Provided data —

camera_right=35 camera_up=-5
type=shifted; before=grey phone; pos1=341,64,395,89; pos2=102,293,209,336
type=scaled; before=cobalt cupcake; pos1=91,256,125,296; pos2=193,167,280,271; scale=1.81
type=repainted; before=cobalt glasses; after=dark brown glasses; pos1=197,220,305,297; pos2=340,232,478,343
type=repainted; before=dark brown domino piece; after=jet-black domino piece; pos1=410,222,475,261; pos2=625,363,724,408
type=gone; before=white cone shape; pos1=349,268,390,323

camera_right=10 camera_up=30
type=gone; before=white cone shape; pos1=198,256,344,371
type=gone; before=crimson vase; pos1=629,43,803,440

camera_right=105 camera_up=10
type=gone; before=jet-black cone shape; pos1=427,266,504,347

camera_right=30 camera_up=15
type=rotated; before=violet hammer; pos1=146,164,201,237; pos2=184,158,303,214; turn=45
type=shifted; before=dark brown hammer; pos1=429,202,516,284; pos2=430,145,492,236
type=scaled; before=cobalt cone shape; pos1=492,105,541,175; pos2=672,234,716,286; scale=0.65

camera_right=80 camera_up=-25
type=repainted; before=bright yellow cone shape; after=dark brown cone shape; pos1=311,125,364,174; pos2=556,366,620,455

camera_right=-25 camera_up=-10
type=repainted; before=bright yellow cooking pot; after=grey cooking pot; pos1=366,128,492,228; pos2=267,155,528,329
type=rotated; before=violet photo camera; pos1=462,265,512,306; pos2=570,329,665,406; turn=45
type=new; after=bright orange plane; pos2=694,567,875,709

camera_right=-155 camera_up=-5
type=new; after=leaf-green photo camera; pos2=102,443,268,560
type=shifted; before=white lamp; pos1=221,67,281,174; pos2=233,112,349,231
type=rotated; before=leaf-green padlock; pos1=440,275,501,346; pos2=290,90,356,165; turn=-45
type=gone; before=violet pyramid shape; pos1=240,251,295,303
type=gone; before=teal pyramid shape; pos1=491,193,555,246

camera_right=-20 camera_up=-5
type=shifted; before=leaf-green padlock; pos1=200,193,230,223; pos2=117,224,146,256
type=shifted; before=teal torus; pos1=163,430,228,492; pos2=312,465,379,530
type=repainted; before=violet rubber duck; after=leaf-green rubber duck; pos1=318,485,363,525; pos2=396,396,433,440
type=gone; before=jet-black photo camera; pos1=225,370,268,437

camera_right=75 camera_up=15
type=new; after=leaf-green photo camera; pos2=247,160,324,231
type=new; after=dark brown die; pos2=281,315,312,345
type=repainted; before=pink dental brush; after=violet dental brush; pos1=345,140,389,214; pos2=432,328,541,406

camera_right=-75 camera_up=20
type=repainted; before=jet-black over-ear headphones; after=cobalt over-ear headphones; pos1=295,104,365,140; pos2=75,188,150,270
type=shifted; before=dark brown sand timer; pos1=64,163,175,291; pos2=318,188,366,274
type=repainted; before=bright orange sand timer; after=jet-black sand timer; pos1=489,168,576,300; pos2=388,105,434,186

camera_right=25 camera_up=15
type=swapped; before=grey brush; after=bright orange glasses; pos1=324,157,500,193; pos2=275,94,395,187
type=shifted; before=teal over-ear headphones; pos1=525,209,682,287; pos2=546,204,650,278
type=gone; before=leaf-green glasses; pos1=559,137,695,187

Assignment — Word for word, restate all of the records.

Solved problem —
camera_right=35 camera_up=-5
type=shifted; before=grey phone; pos1=341,64,395,89; pos2=102,293,209,336
type=scaled; before=cobalt cupcake; pos1=91,256,125,296; pos2=193,167,280,271; scale=1.81
type=repainted; before=cobalt glasses; after=dark brown glasses; pos1=197,220,305,297; pos2=340,232,478,343
type=repainted; before=dark brown domino piece; after=jet-black domino piece; pos1=410,222,475,261; pos2=625,363,724,408
type=gone; before=white cone shape; pos1=349,268,390,323

camera_right=10 camera_up=30
type=gone; before=white cone shape; pos1=198,256,344,371
type=gone; before=crimson vase; pos1=629,43,803,440

camera_right=105 camera_up=10
type=gone; before=jet-black cone shape; pos1=427,266,504,347

camera_right=30 camera_up=15
type=rotated; before=violet hammer; pos1=146,164,201,237; pos2=184,158,303,214; turn=45
type=shifted; before=dark brown hammer; pos1=429,202,516,284; pos2=430,145,492,236
type=scaled; before=cobalt cone shape; pos1=492,105,541,175; pos2=672,234,716,286; scale=0.65

camera_right=80 camera_up=-25
type=repainted; before=bright yellow cone shape; after=dark brown cone shape; pos1=311,125,364,174; pos2=556,366,620,455

camera_right=-25 camera_up=-10
type=repainted; before=bright yellow cooking pot; after=grey cooking pot; pos1=366,128,492,228; pos2=267,155,528,329
type=rotated; before=violet photo camera; pos1=462,265,512,306; pos2=570,329,665,406; turn=45
type=new; after=bright orange plane; pos2=694,567,875,709

camera_right=-155 camera_up=-5
type=new; after=leaf-green photo camera; pos2=102,443,268,560
type=shifted; before=white lamp; pos1=221,67,281,174; pos2=233,112,349,231
type=rotated; before=leaf-green padlock; pos1=440,275,501,346; pos2=290,90,356,165; turn=-45
type=gone; before=violet pyramid shape; pos1=240,251,295,303
type=gone; before=teal pyramid shape; pos1=491,193,555,246

camera_right=-20 camera_up=-5
type=shifted; before=leaf-green padlock; pos1=200,193,230,223; pos2=117,224,146,256
type=shifted; before=teal torus; pos1=163,430,228,492; pos2=312,465,379,530
type=repainted; before=violet rubber duck; after=leaf-green rubber duck; pos1=318,485,363,525; pos2=396,396,433,440
type=gone; before=jet-black photo camera; pos1=225,370,268,437

camera_right=75 camera_up=15
type=new; after=leaf-green photo camera; pos2=247,160,324,231
type=new; after=dark brown die; pos2=281,315,312,345
type=repainted; before=pink dental brush; after=violet dental brush; pos1=345,140,389,214; pos2=432,328,541,406

camera_right=-75 camera_up=20
type=repainted; before=jet-black over-ear headphones; after=cobalt over-ear headphones; pos1=295,104,365,140; pos2=75,188,150,270
type=shifted; before=dark brown sand timer; pos1=64,163,175,291; pos2=318,188,366,274
type=repainted; before=bright orange sand timer; after=jet-black sand timer; pos1=489,168,576,300; pos2=388,105,434,186

camera_right=25 camera_up=15
type=swapped; before=grey brush; after=bright orange glasses; pos1=324,157,500,193; pos2=275,94,395,187
type=shifted; before=teal over-ear headphones; pos1=525,209,682,287; pos2=546,204,650,278
type=gone; before=leaf-green glasses; pos1=559,137,695,187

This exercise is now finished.